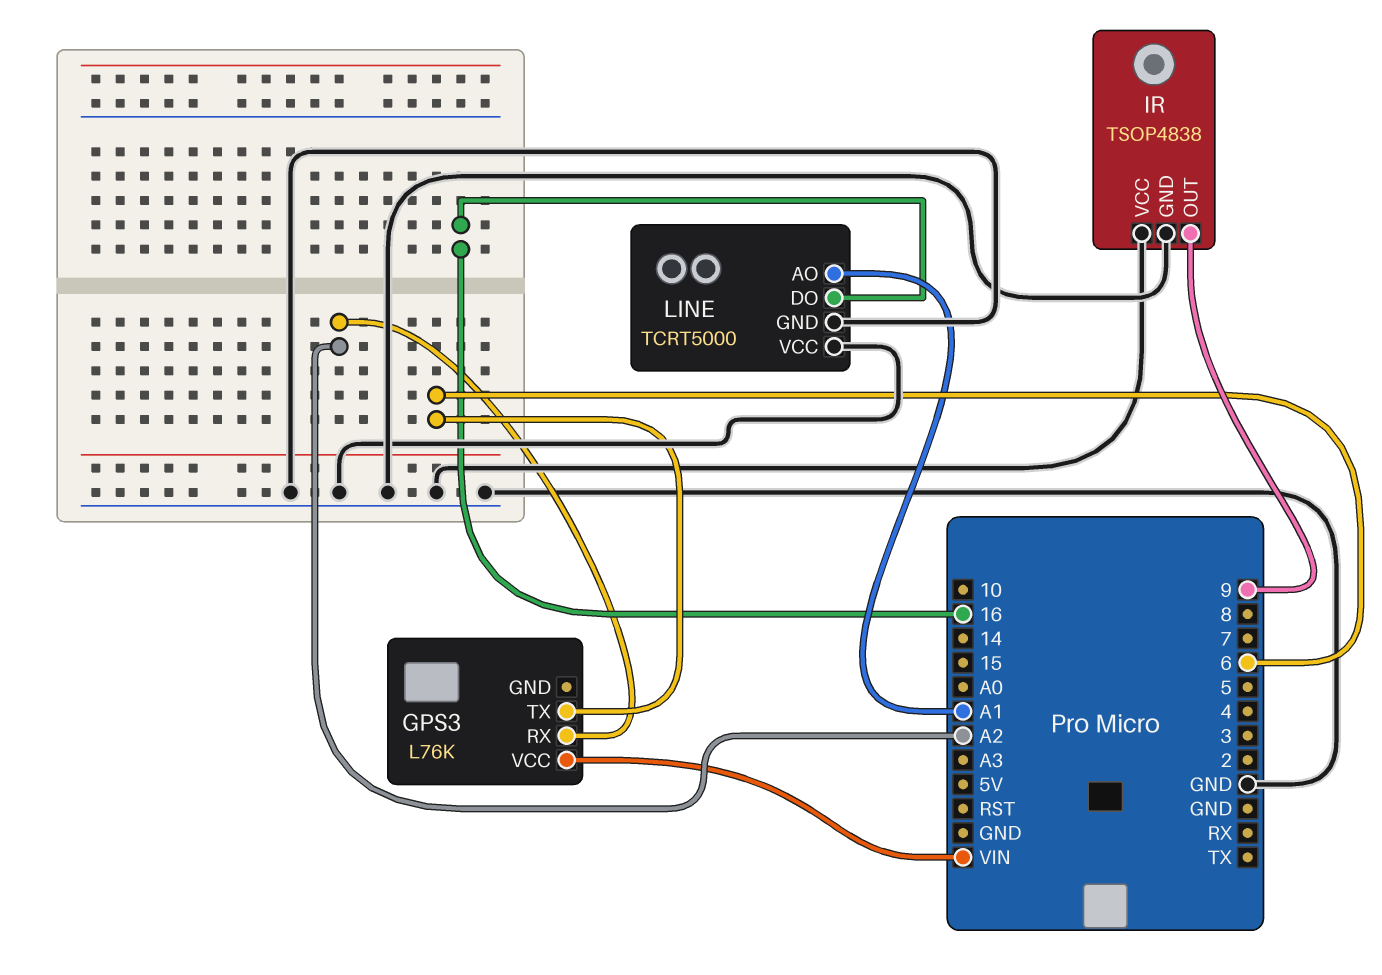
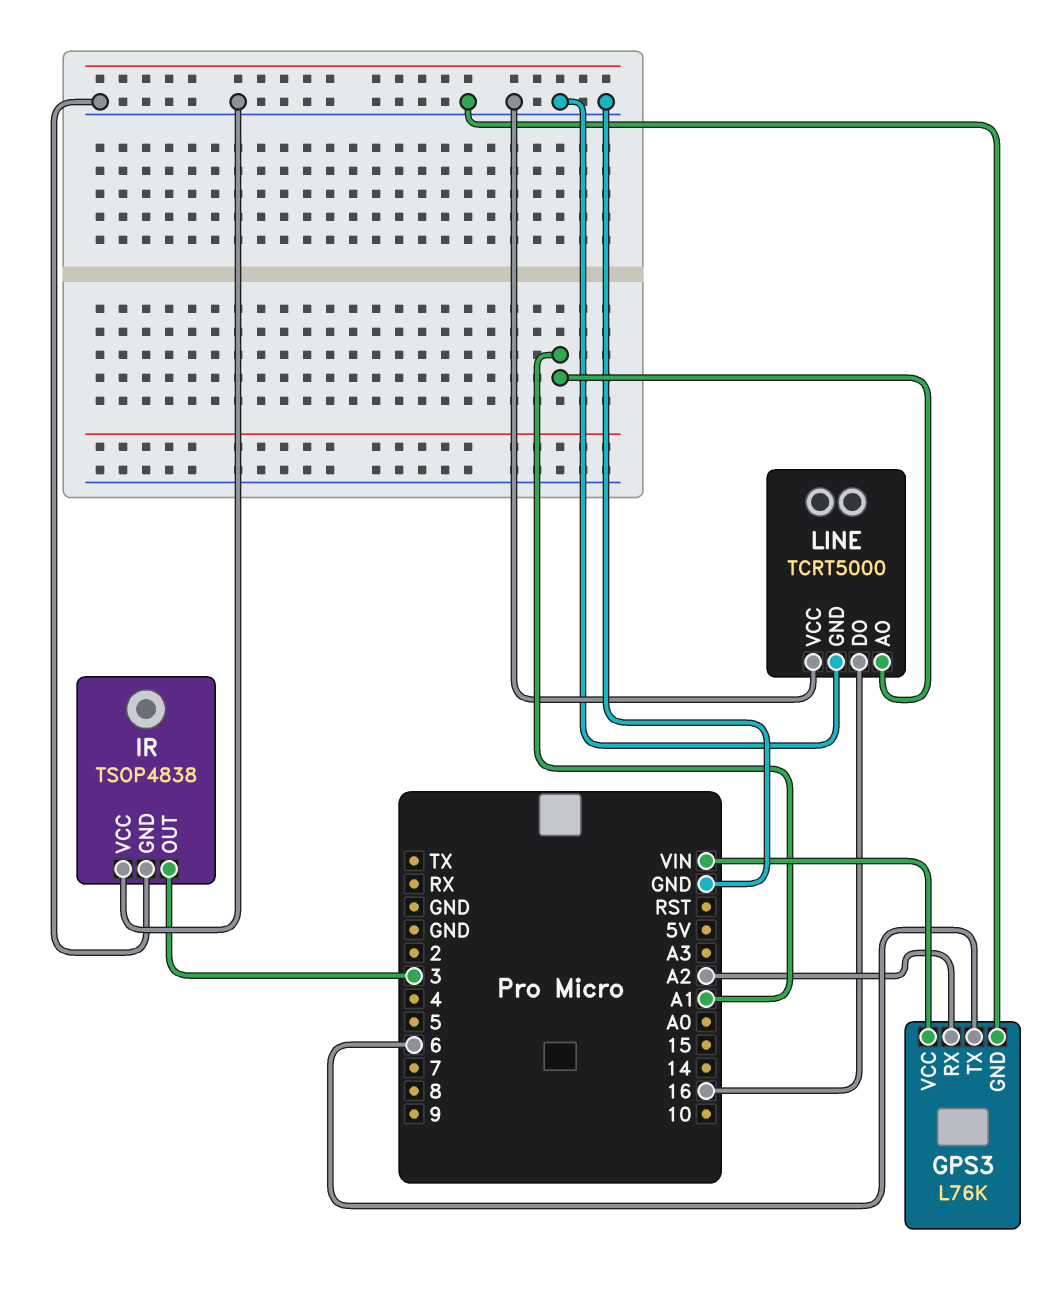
GPS3 pin GND: none -> GND
IR pin OUT: 9 -> 3

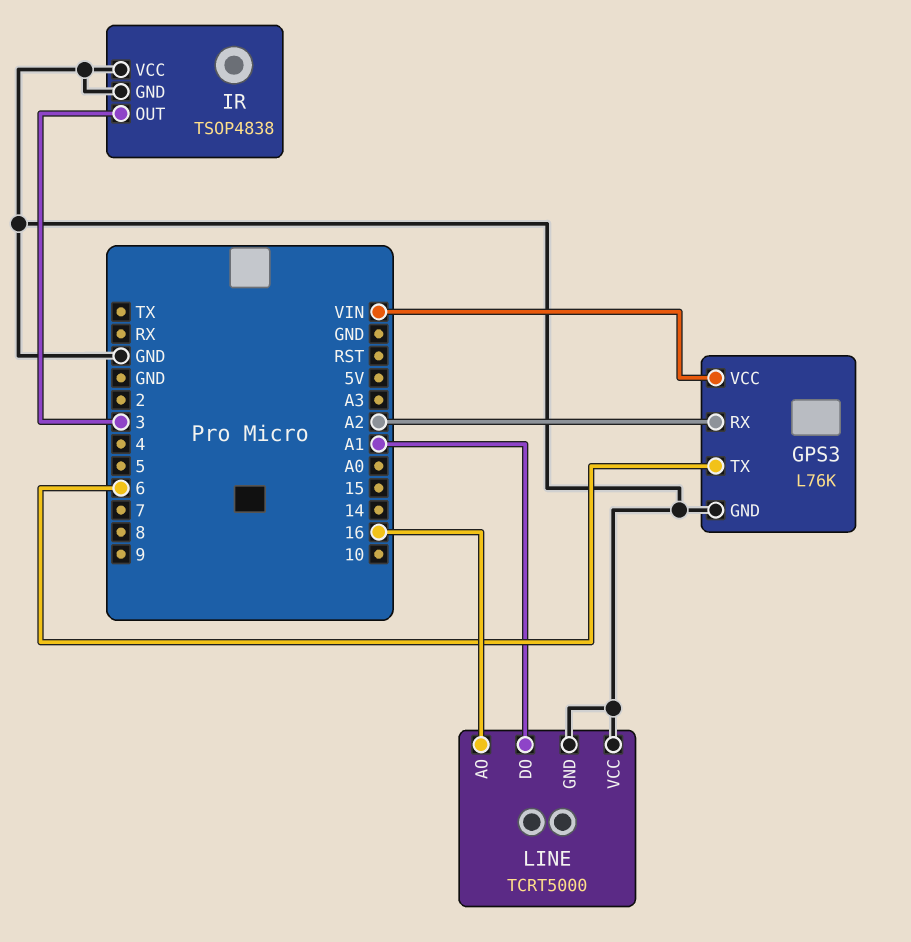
LINE pin AO: A1 -> 16
LINE pin DO: 16 -> A1

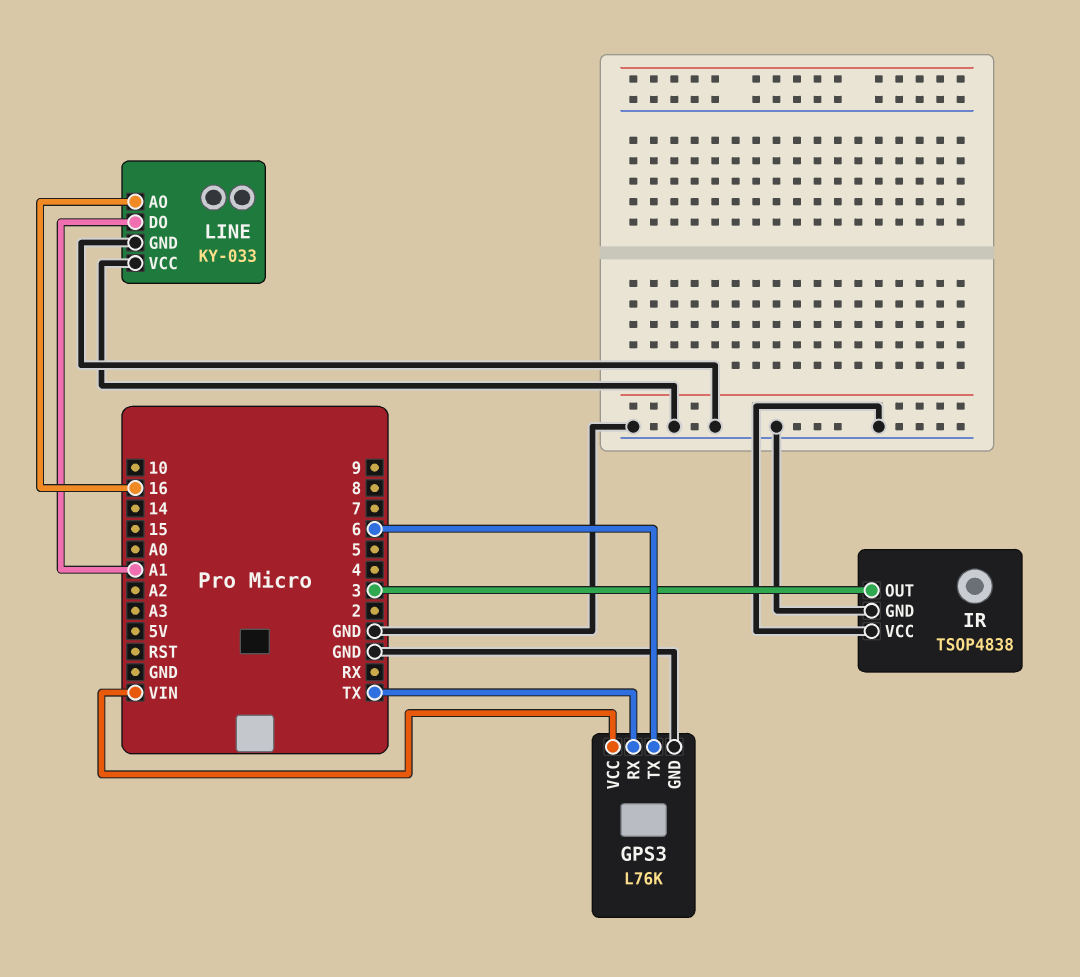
GPS3 pin RX: A2 -> TX
LINE: TCRT5000 -> KY-033

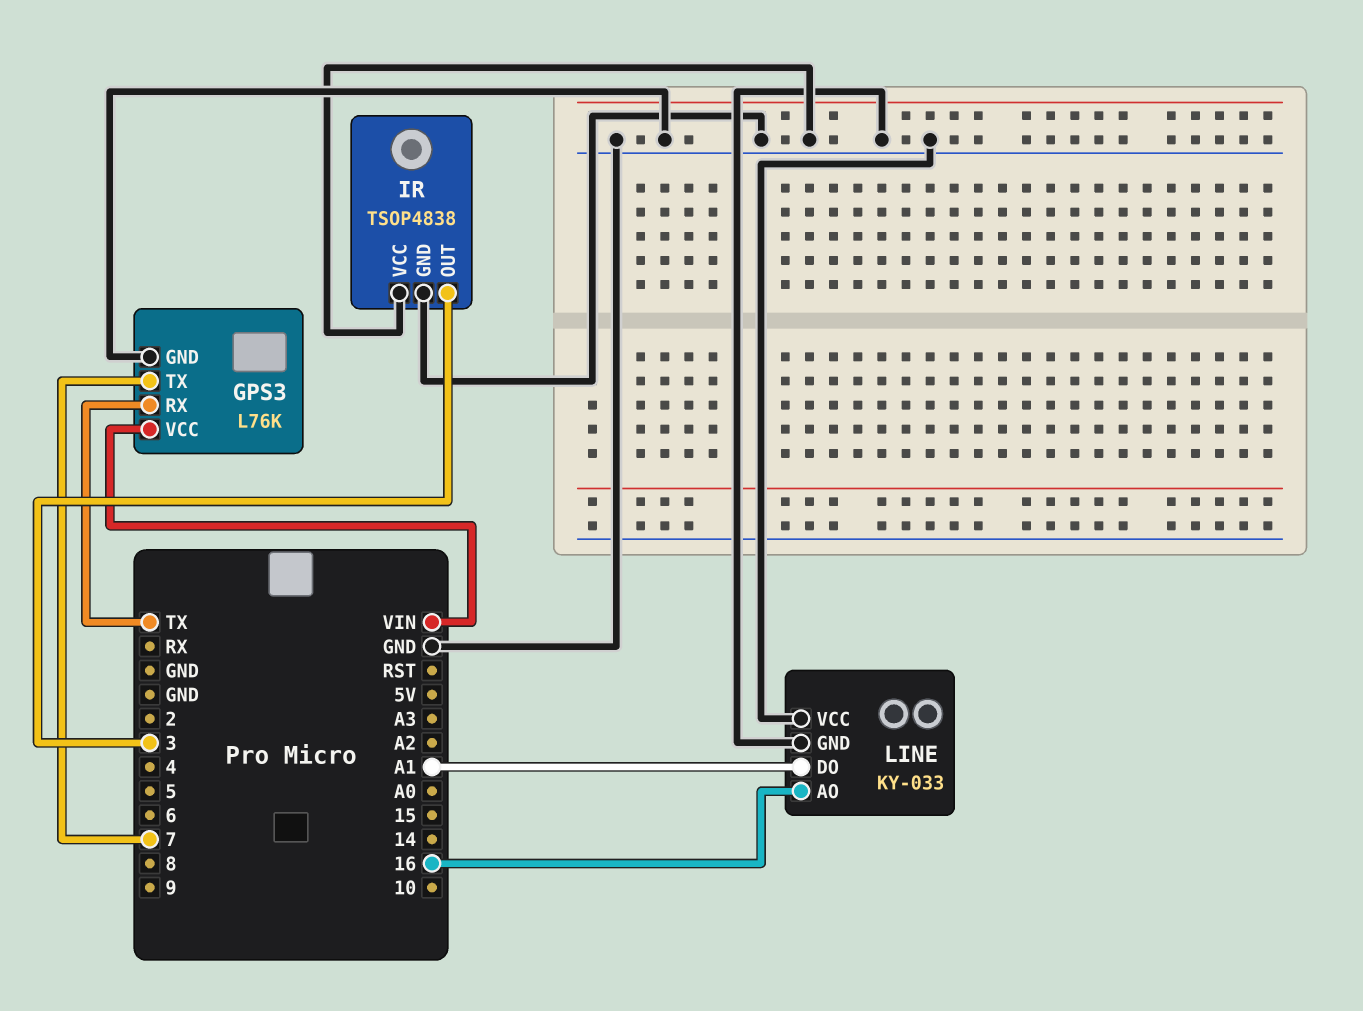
GPS3 pin TX: 6 -> 7

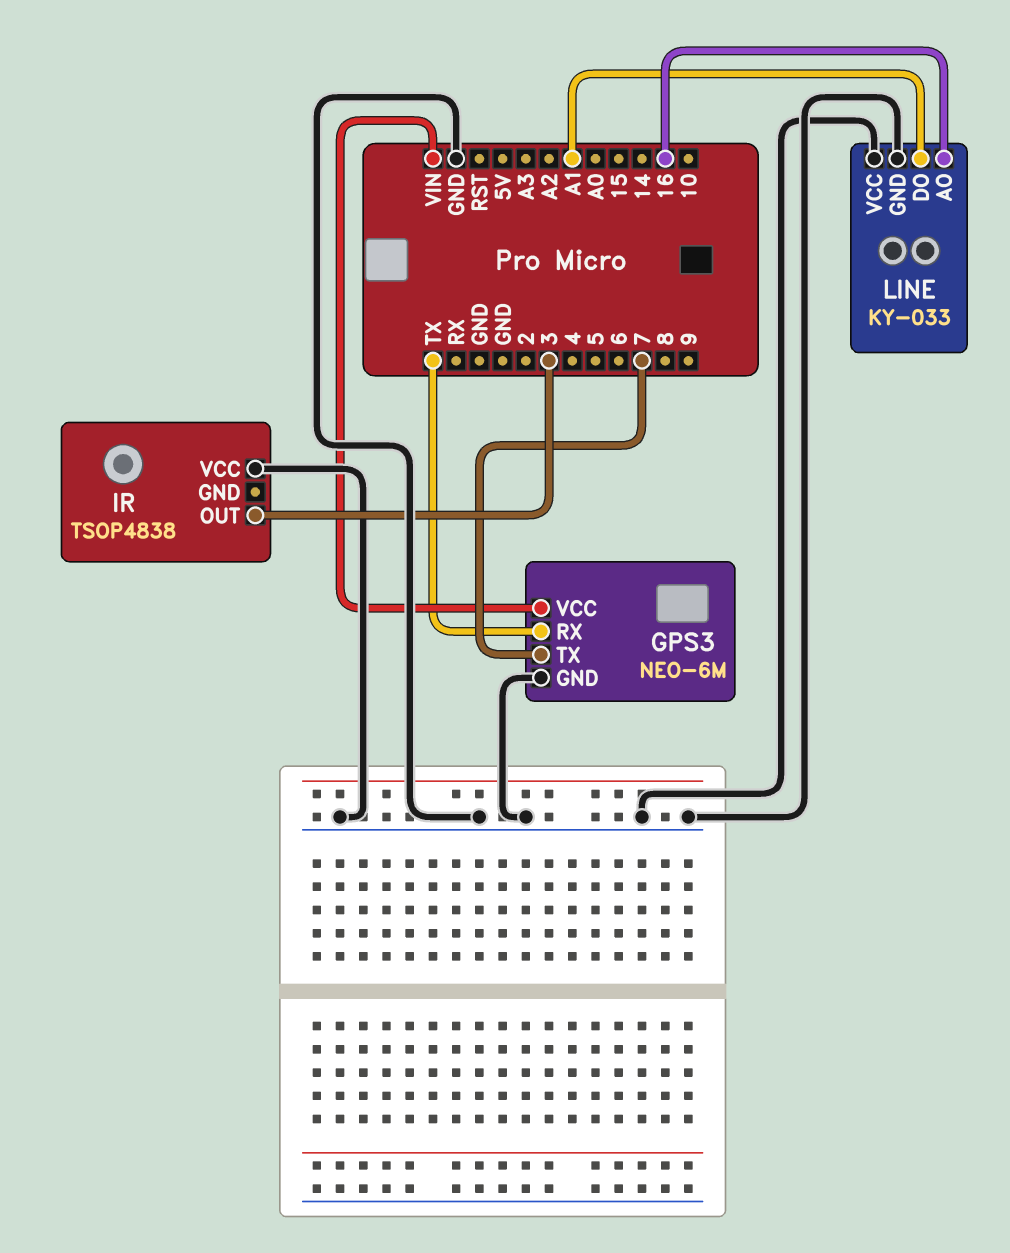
GPS3: L76K -> NEO-6M
IR pin GND: GND -> none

────────────────────

#### What the task asks:
Copy every line of the listing above exactly. Leave each picture out.

#### Exercise answer:
GPS3 pin GND: none -> GND
IR pin OUT: 9 -> 3

LINE pin AO: A1 -> 16
LINE pin DO: 16 -> A1

GPS3 pin RX: A2 -> TX
LINE: TCRT5000 -> KY-033

GPS3 pin TX: 6 -> 7

GPS3: L76K -> NEO-6M
IR pin GND: GND -> none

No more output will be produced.